Restate, exactly and without pictures, the lines from the start of the listing below through the line holding "camera: 35 degrees left, 20 degrees up".

----- Supplied material

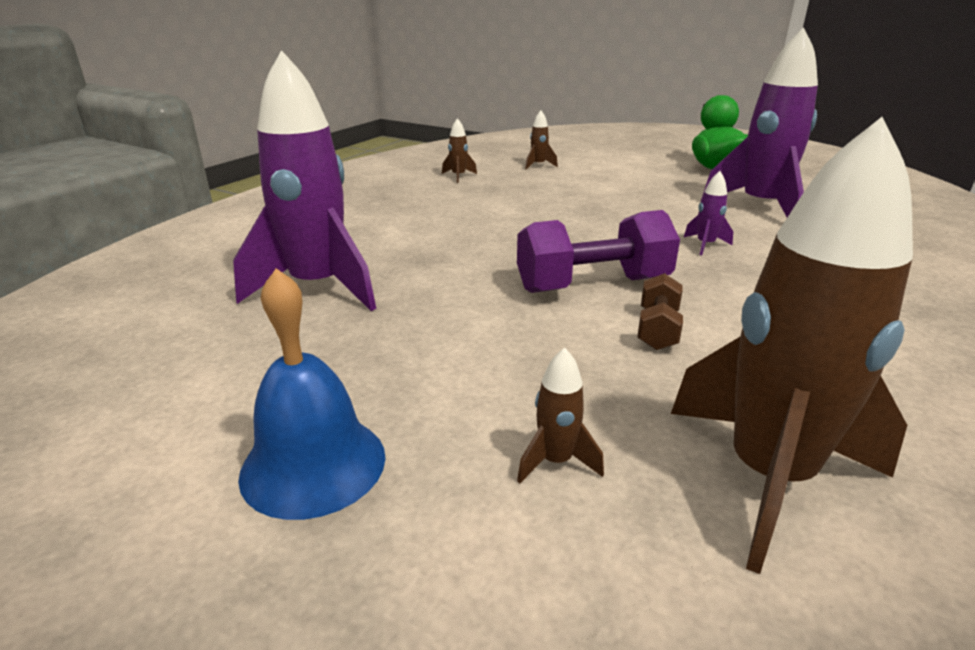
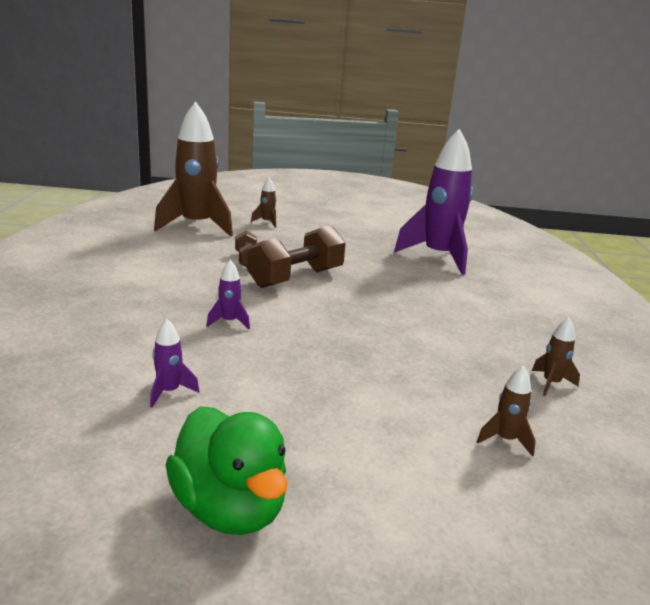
camera: 150 degrees right, 5 degrees down
(313, 464) = (338, 215): blue bell -> none
(593, 285) = (296, 278): purple dumbbell -> brown dumbbell
(761, 207) = (169, 392): purple rocket -> purple rocket, size x0.40

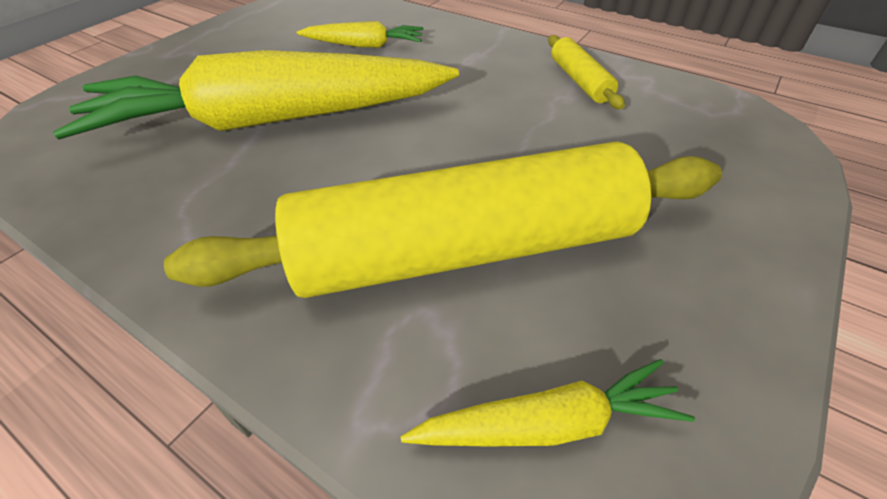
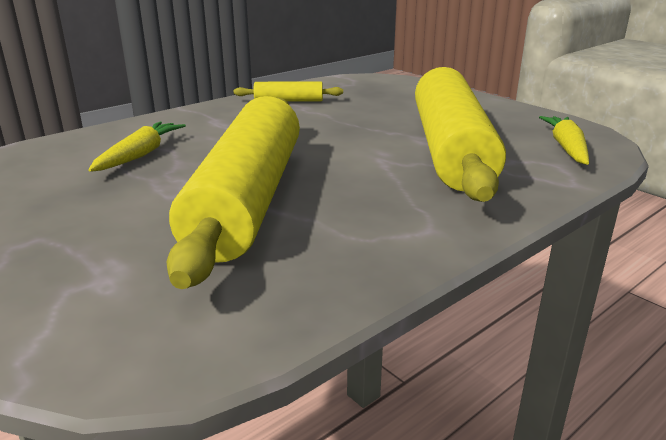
camera: 75 degrees left, 20 degrees down
(272, 120) = (248, 199): yellow carrot -> yellow rolling pin

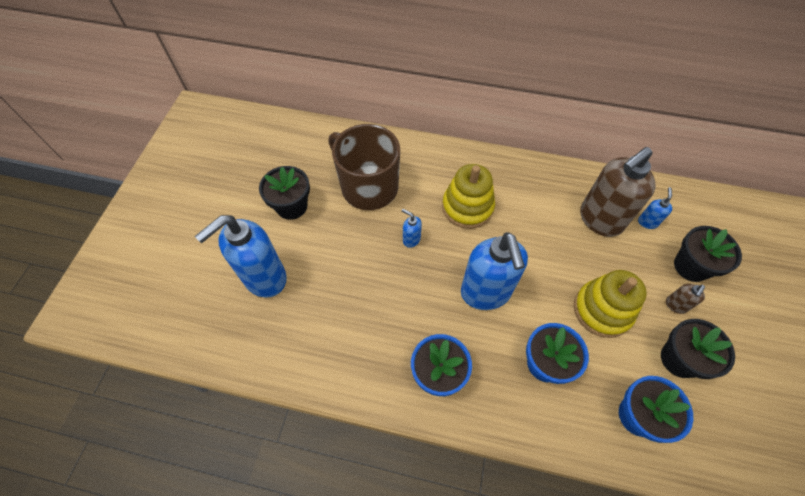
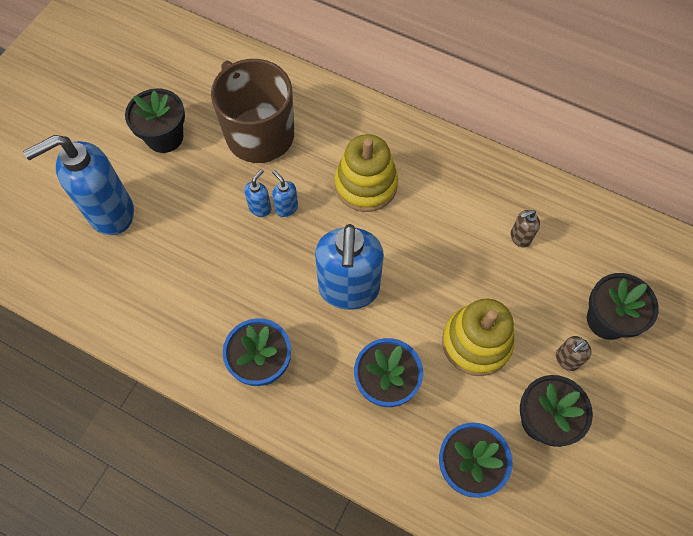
camera: 15 degrees right, 5 degrees up
(600, 220) = (520, 237): brown soap dispenser -> brown soap dispenser, size x0.42
(647, 222) = (578, 254): blue soap dispenser -> blue soap dispenser (260, 208)

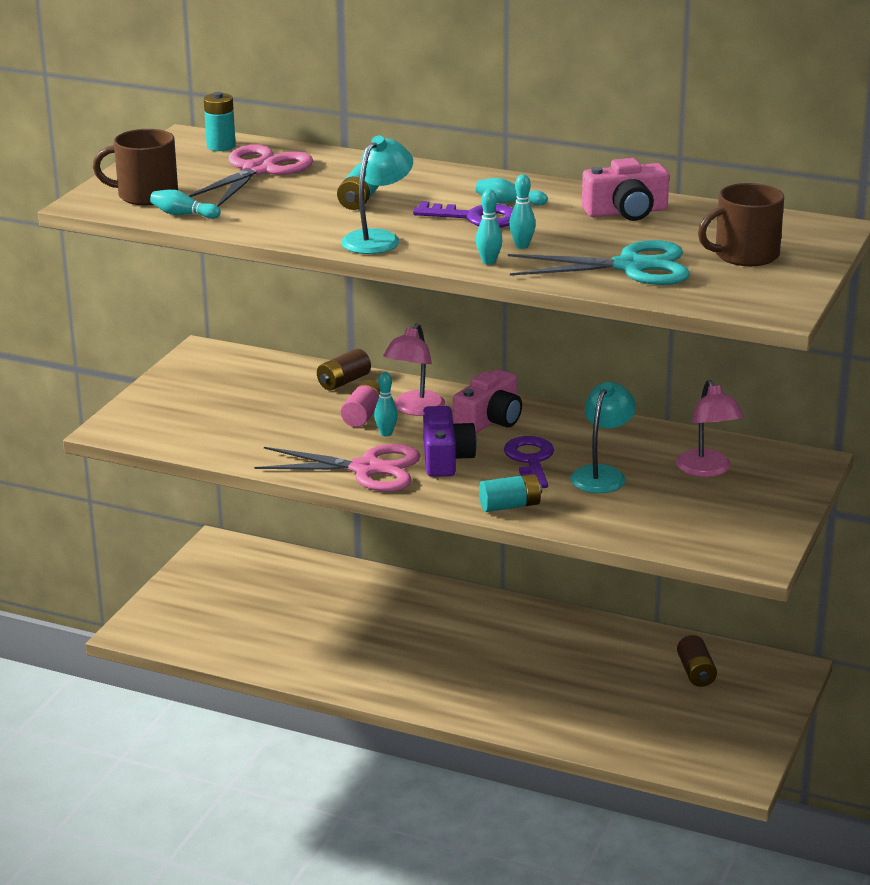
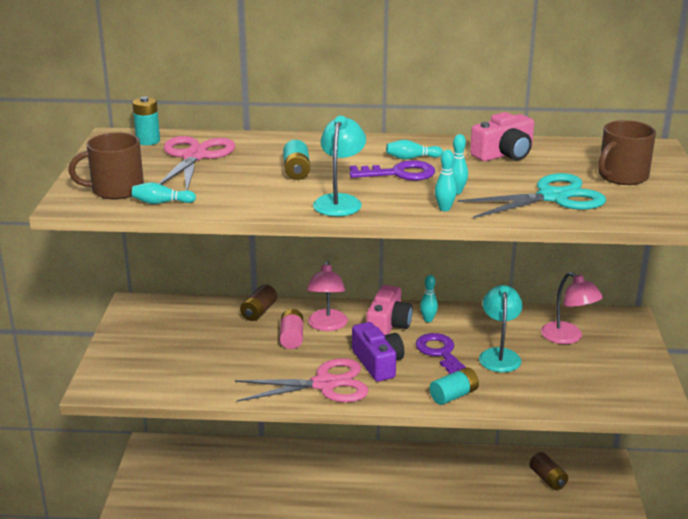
camera: 20 degrees left, 0 degrees up
(386, 433) = (319, 350): turquoise bowling pin -> turquoise bowling pin (428, 320)

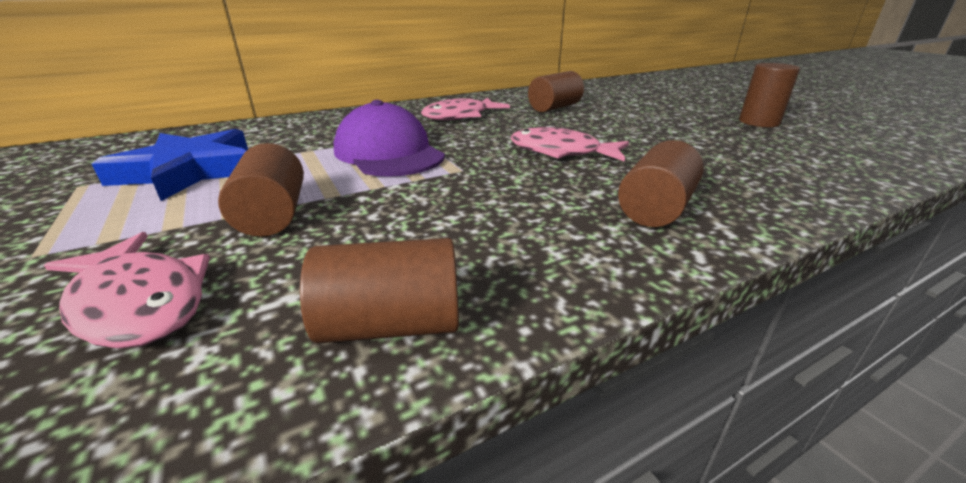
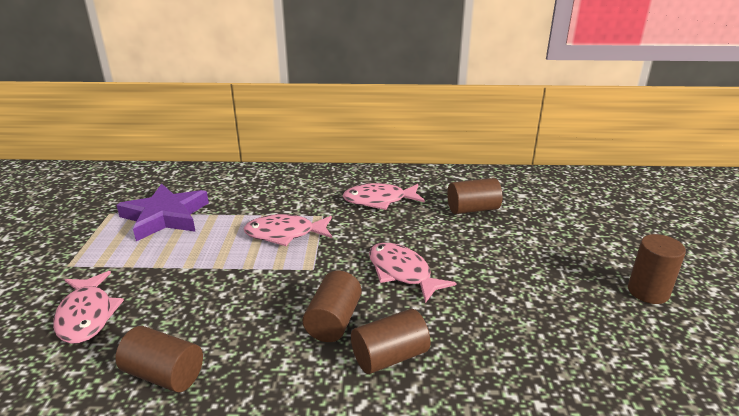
camera: 30 degrees right, 0 degrees up
(190, 171) = (165, 217): blue star -> purple star
(273, 215) = (176, 274): brown cylinder -> brown cylinder (333, 321)
(389, 153) = (285, 234): purple cap -> pink fish

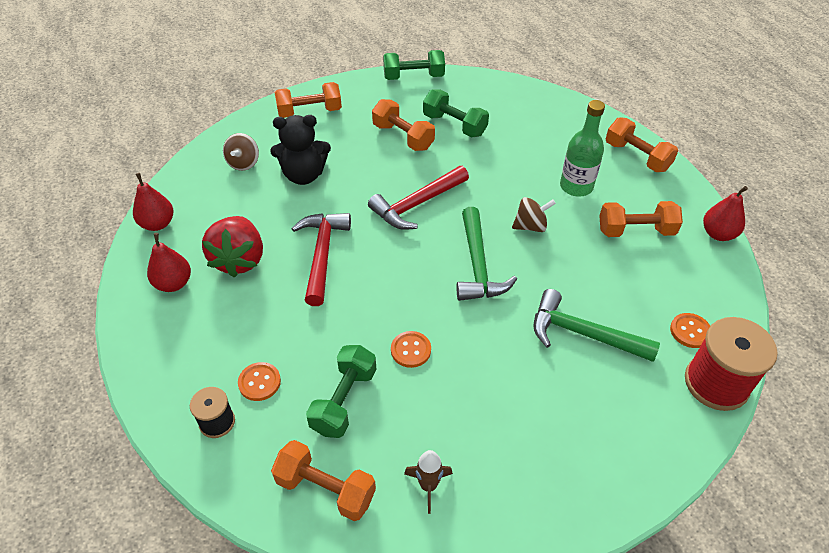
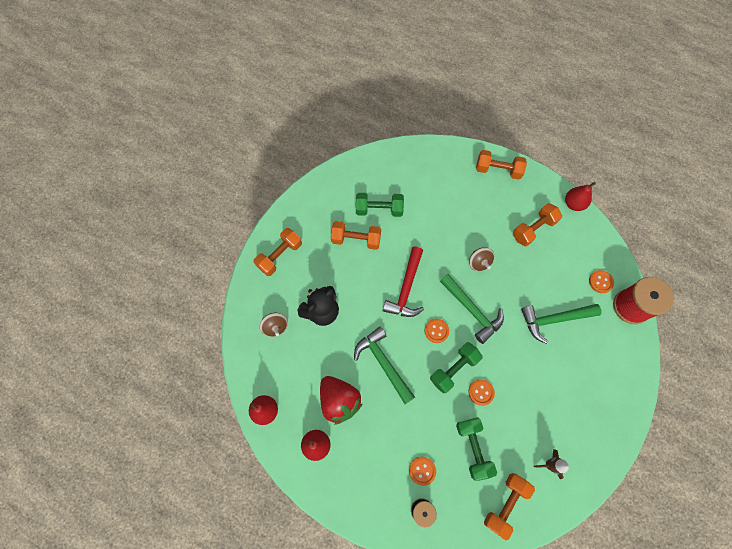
camera: 35 degrees left, 20 degrees up
(322, 255) = (383, 363): red hammer -> green hammer
(325, 489) = (505, 504): orange dumbbell -> orange dumbbell turned 45 degrees counterclockwise
(413, 77) = (321, 182): green dumbbell -> green dumbbell (453, 369)
(414, 260) = (436, 331): none -> orange button
(530, 226) = (479, 263): brown spinning top -> brown spinning top turned 120 degrees clockwise
(576, 186) = (482, 216): green bottle -> none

----------

**Problem solution**
camera: 150 degrees right, 5 degrees down
(313, 464) = (338, 215): blue bell -> none
(593, 285) = (296, 278): purple dumbbell -> brown dumbbell
(761, 207) = (169, 392): purple rocket -> purple rocket, size x0.40

camera: 75 degrees left, 20 degrees down
(272, 120) = (248, 199): yellow carrot -> yellow rolling pin

camera: 15 degrees right, 5 degrees up
(600, 220) = (520, 237): brown soap dispenser -> brown soap dispenser, size x0.42
(647, 222) = (578, 254): blue soap dispenser -> blue soap dispenser (260, 208)

camera: 20 degrees left, 0 degrees up
(386, 433) = (319, 350): turquoise bowling pin -> turquoise bowling pin (428, 320)

camera: 30 degrees right, 0 degrees up
(190, 171) = (165, 217): blue star -> purple star
(273, 215) = (176, 274): brown cylinder -> brown cylinder (333, 321)
(389, 153) = (285, 234): purple cap -> pink fish

camera: 35 degrees left, 20 degrees up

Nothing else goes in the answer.